--- PROBLEM TO SOLVE ---
Please output every record exactly, keeping each line as it is.
=== Begin Enclosure ===
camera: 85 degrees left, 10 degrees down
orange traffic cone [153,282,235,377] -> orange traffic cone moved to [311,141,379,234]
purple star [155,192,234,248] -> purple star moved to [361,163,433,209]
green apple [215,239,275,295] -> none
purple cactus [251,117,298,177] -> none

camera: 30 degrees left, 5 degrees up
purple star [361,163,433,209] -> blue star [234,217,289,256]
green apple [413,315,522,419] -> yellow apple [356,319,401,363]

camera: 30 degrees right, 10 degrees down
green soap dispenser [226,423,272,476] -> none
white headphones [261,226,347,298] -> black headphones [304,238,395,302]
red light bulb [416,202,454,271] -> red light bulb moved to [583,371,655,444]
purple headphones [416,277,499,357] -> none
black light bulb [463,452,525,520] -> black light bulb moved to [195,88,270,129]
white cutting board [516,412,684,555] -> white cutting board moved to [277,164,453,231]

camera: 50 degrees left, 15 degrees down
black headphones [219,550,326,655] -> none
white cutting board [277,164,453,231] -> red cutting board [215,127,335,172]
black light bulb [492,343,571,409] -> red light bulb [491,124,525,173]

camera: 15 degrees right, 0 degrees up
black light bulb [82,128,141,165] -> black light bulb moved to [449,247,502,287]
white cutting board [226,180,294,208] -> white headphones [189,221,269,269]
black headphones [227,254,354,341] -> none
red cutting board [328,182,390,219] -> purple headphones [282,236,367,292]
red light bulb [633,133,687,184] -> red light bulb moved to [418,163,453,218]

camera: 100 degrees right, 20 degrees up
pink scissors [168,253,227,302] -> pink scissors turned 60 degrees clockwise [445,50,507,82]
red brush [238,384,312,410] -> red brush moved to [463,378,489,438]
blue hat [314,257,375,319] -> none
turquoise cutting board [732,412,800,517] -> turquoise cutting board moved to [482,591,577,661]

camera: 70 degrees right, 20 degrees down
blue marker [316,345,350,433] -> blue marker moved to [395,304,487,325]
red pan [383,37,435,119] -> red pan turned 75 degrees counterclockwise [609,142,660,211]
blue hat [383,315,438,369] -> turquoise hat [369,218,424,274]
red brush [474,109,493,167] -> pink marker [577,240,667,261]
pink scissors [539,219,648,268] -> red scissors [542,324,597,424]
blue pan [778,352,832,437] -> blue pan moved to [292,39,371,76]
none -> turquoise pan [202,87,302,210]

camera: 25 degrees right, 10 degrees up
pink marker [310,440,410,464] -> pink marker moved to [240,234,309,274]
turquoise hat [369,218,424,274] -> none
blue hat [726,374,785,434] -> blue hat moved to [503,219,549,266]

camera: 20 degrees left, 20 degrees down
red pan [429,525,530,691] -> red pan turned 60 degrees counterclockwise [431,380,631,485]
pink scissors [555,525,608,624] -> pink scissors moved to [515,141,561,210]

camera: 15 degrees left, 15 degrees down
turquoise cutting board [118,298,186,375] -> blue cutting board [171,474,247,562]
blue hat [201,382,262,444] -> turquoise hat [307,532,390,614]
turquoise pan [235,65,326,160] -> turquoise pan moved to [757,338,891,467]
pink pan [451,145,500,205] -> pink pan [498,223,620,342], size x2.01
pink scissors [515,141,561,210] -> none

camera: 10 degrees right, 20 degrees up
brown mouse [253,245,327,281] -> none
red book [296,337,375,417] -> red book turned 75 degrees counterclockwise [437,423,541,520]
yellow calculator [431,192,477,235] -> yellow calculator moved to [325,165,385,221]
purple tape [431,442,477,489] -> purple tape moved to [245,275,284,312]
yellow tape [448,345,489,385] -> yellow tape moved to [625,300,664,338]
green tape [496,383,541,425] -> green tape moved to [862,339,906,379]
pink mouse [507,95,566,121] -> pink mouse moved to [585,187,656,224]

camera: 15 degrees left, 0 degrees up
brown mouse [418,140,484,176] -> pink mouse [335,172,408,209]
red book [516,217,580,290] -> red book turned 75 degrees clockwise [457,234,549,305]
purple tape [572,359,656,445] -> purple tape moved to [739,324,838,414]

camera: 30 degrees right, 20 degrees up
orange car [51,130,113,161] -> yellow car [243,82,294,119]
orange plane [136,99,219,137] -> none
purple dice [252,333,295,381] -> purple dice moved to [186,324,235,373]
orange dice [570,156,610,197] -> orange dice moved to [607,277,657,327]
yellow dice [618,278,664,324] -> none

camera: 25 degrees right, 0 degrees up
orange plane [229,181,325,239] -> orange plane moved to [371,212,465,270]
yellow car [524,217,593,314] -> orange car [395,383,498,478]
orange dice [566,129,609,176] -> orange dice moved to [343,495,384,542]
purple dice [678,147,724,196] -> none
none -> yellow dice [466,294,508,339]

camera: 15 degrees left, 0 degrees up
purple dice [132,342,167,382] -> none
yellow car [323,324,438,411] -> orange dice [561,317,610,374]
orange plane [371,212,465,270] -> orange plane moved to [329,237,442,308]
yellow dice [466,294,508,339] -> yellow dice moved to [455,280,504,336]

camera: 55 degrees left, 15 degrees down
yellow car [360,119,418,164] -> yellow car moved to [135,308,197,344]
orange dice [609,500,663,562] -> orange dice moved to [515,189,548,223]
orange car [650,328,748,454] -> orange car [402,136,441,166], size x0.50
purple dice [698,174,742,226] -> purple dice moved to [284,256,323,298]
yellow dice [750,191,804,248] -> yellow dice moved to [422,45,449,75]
=== End Enclosure ===
--- ANSWER SPACE ---
camera: 85 degrees left, 10 degrees down
orange traffic cone [153,282,235,377] -> orange traffic cone moved to [311,141,379,234]
purple star [155,192,234,248] -> purple star moved to [361,163,433,209]
green apple [215,239,275,295] -> none
purple cactus [251,117,298,177] -> none

camera: 30 degrees left, 5 degrees up
purple star [361,163,433,209] -> blue star [234,217,289,256]
green apple [413,315,522,419] -> yellow apple [356,319,401,363]

camera: 30 degrees right, 10 degrees down
green soap dispenser [226,423,272,476] -> none
white headphones [261,226,347,298] -> black headphones [304,238,395,302]
red light bulb [416,202,454,271] -> red light bulb moved to [583,371,655,444]
purple headphones [416,277,499,357] -> none
black light bulb [463,452,525,520] -> black light bulb moved to [195,88,270,129]
white cutting board [516,412,684,555] -> white cutting board moved to [277,164,453,231]

camera: 50 degrees left, 15 degrees down
black headphones [219,550,326,655] -> none
white cutting board [277,164,453,231] -> red cutting board [215,127,335,172]
black light bulb [492,343,571,409] -> red light bulb [491,124,525,173]

camera: 15 degrees right, 0 degrees up
black light bulb [82,128,141,165] -> black light bulb moved to [449,247,502,287]
white cutting board [226,180,294,208] -> white headphones [189,221,269,269]
black headphones [227,254,354,341] -> none
red cutting board [328,182,390,219] -> purple headphones [282,236,367,292]
red light bulb [633,133,687,184] -> red light bulb moved to [418,163,453,218]

camera: 100 degrees right, 20 degrees up
pink scissors [168,253,227,302] -> pink scissors turned 60 degrees clockwise [445,50,507,82]
red brush [238,384,312,410] -> red brush moved to [463,378,489,438]
blue hat [314,257,375,319] -> none
turquoise cutting board [732,412,800,517] -> turquoise cutting board moved to [482,591,577,661]

camera: 70 degrees right, 20 degrees down
blue marker [316,345,350,433] -> blue marker moved to [395,304,487,325]
red pan [383,37,435,119] -> red pan turned 75 degrees counterclockwise [609,142,660,211]
blue hat [383,315,438,369] -> turquoise hat [369,218,424,274]
red brush [474,109,493,167] -> pink marker [577,240,667,261]
pink scissors [539,219,648,268] -> red scissors [542,324,597,424]
blue pan [778,352,832,437] -> blue pan moved to [292,39,371,76]
none -> turquoise pan [202,87,302,210]

camera: 25 degrees right, 10 degrees up
pink marker [310,440,410,464] -> pink marker moved to [240,234,309,274]
turquoise hat [369,218,424,274] -> none
blue hat [726,374,785,434] -> blue hat moved to [503,219,549,266]

camera: 20 degrees left, 20 degrees down
red pan [429,525,530,691] -> red pan turned 60 degrees counterclockwise [431,380,631,485]
pink scissors [555,525,608,624] -> pink scissors moved to [515,141,561,210]

camera: 15 degrees left, 15 degrees down
turquoise cutting board [118,298,186,375] -> blue cutting board [171,474,247,562]
blue hat [201,382,262,444] -> turquoise hat [307,532,390,614]
turquoise pan [235,65,326,160] -> turquoise pan moved to [757,338,891,467]
pink pan [451,145,500,205] -> pink pan [498,223,620,342], size x2.01
pink scissors [515,141,561,210] -> none

camera: 10 degrees right, 20 degrees up
brown mouse [253,245,327,281] -> none
red book [296,337,375,417] -> red book turned 75 degrees counterclockwise [437,423,541,520]
yellow calculator [431,192,477,235] -> yellow calculator moved to [325,165,385,221]
purple tape [431,442,477,489] -> purple tape moved to [245,275,284,312]
yellow tape [448,345,489,385] -> yellow tape moved to [625,300,664,338]
green tape [496,383,541,425] -> green tape moved to [862,339,906,379]
pink mouse [507,95,566,121] -> pink mouse moved to [585,187,656,224]

camera: 15 degrees left, 0 degrees up
brown mouse [418,140,484,176] -> pink mouse [335,172,408,209]
red book [516,217,580,290] -> red book turned 75 degrees clockwise [457,234,549,305]
purple tape [572,359,656,445] -> purple tape moved to [739,324,838,414]

camera: 30 degrees right, 20 degrees up
orange car [51,130,113,161] -> yellow car [243,82,294,119]
orange plane [136,99,219,137] -> none
purple dice [252,333,295,381] -> purple dice moved to [186,324,235,373]
orange dice [570,156,610,197] -> orange dice moved to [607,277,657,327]
yellow dice [618,278,664,324] -> none

camera: 25 degrees right, 0 degrees up
orange plane [229,181,325,239] -> orange plane moved to [371,212,465,270]
yellow car [524,217,593,314] -> orange car [395,383,498,478]
orange dice [566,129,609,176] -> orange dice moved to [343,495,384,542]
purple dice [678,147,724,196] -> none
none -> yellow dice [466,294,508,339]

camera: 15 degrees left, 0 degrees up
purple dice [132,342,167,382] -> none
yellow car [323,324,438,411] -> orange dice [561,317,610,374]
orange plane [371,212,465,270] -> orange plane moved to [329,237,442,308]
yellow dice [466,294,508,339] -> yellow dice moved to [455,280,504,336]

camera: 55 degrees left, 15 degrees down
yellow car [360,119,418,164] -> yellow car moved to [135,308,197,344]
orange dice [609,500,663,562] -> orange dice moved to [515,189,548,223]
orange car [650,328,748,454] -> orange car [402,136,441,166], size x0.50
purple dice [698,174,742,226] -> purple dice moved to [284,256,323,298]
yellow dice [750,191,804,248] -> yellow dice moved to [422,45,449,75]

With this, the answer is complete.